> INSTRUCTIONS FOR THE TASK:
Retype the full set of records. Keep every character identical.
====================
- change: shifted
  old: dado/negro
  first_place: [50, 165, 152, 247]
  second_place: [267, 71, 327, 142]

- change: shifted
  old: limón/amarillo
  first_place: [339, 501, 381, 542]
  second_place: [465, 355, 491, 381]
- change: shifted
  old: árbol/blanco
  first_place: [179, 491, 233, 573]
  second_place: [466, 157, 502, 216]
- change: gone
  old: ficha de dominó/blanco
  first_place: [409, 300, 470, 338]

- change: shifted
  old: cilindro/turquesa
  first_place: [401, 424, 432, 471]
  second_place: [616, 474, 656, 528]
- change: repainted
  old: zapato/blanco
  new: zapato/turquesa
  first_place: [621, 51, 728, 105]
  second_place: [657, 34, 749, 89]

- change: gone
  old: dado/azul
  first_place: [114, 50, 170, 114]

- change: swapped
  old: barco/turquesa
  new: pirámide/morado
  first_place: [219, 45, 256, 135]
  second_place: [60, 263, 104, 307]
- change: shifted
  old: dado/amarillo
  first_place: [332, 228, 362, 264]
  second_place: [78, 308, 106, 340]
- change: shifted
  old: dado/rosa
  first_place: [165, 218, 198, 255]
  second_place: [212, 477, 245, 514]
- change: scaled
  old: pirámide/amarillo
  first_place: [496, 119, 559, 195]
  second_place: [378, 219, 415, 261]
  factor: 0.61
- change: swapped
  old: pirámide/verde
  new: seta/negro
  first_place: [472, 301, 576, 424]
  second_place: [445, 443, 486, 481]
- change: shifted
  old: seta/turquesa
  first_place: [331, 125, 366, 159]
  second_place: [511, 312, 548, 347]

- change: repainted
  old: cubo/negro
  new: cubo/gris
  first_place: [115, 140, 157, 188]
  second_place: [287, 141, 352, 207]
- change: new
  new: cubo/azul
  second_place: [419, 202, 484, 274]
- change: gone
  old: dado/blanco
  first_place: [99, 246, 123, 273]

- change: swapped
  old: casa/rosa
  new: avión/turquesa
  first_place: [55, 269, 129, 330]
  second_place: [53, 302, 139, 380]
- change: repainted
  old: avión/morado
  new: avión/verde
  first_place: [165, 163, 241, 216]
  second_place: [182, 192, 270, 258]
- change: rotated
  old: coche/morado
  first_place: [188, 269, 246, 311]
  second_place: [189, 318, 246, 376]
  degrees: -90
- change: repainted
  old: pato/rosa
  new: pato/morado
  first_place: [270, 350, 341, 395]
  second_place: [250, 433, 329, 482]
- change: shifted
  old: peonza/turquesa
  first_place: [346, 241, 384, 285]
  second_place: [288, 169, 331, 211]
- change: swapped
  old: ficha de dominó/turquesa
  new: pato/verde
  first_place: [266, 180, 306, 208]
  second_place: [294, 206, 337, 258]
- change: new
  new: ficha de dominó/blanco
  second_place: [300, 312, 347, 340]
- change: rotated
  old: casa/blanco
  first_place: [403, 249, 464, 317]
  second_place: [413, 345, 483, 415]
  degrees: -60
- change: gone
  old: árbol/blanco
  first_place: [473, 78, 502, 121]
====================
> RESPONSE:
- change: shifted
  old: dado/negro
  first_place: [50, 165, 152, 247]
  second_place: [267, 71, 327, 142]

- change: shifted
  old: limón/amarillo
  first_place: [339, 501, 381, 542]
  second_place: [465, 355, 491, 381]
- change: shifted
  old: árbol/blanco
  first_place: [179, 491, 233, 573]
  second_place: [466, 157, 502, 216]
- change: gone
  old: ficha de dominó/blanco
  first_place: [409, 300, 470, 338]

- change: shifted
  old: cilindro/turquesa
  first_place: [401, 424, 432, 471]
  second_place: [616, 474, 656, 528]
- change: repainted
  old: zapato/blanco
  new: zapato/turquesa
  first_place: [621, 51, 728, 105]
  second_place: [657, 34, 749, 89]

- change: gone
  old: dado/azul
  first_place: [114, 50, 170, 114]

- change: swapped
  old: barco/turquesa
  new: pirámide/morado
  first_place: [219, 45, 256, 135]
  second_place: [60, 263, 104, 307]
- change: shifted
  old: dado/amarillo
  first_place: [332, 228, 362, 264]
  second_place: [78, 308, 106, 340]
- change: shifted
  old: dado/rosa
  first_place: [165, 218, 198, 255]
  second_place: [212, 477, 245, 514]
- change: scaled
  old: pirámide/amarillo
  first_place: [496, 119, 559, 195]
  second_place: [378, 219, 415, 261]
  factor: 0.61
- change: swapped
  old: pirámide/verde
  new: seta/negro
  first_place: [472, 301, 576, 424]
  second_place: [445, 443, 486, 481]
- change: shifted
  old: seta/turquesa
  first_place: [331, 125, 366, 159]
  second_place: [511, 312, 548, 347]

- change: repainted
  old: cubo/negro
  new: cubo/gris
  first_place: [115, 140, 157, 188]
  second_place: [287, 141, 352, 207]
- change: new
  new: cubo/azul
  second_place: [419, 202, 484, 274]
- change: gone
  old: dado/blanco
  first_place: [99, 246, 123, 273]

- change: swapped
  old: casa/rosa
  new: avión/turquesa
  first_place: [55, 269, 129, 330]
  second_place: [53, 302, 139, 380]
- change: repainted
  old: avión/morado
  new: avión/verde
  first_place: [165, 163, 241, 216]
  second_place: [182, 192, 270, 258]
- change: rotated
  old: coche/morado
  first_place: [188, 269, 246, 311]
  second_place: [189, 318, 246, 376]
  degrees: -90
- change: repainted
  old: pato/rosa
  new: pato/morado
  first_place: [270, 350, 341, 395]
  second_place: [250, 433, 329, 482]
- change: shifted
  old: peonza/turquesa
  first_place: [346, 241, 384, 285]
  second_place: [288, 169, 331, 211]
- change: swapped
  old: ficha de dominó/turquesa
  new: pato/verde
  first_place: [266, 180, 306, 208]
  second_place: [294, 206, 337, 258]
- change: new
  new: ficha de dominó/blanco
  second_place: [300, 312, 347, 340]
- change: rotated
  old: casa/blanco
  first_place: [403, 249, 464, 317]
  second_place: [413, 345, 483, 415]
  degrees: -60
- change: gone
  old: árbol/blanco
  first_place: [473, 78, 502, 121]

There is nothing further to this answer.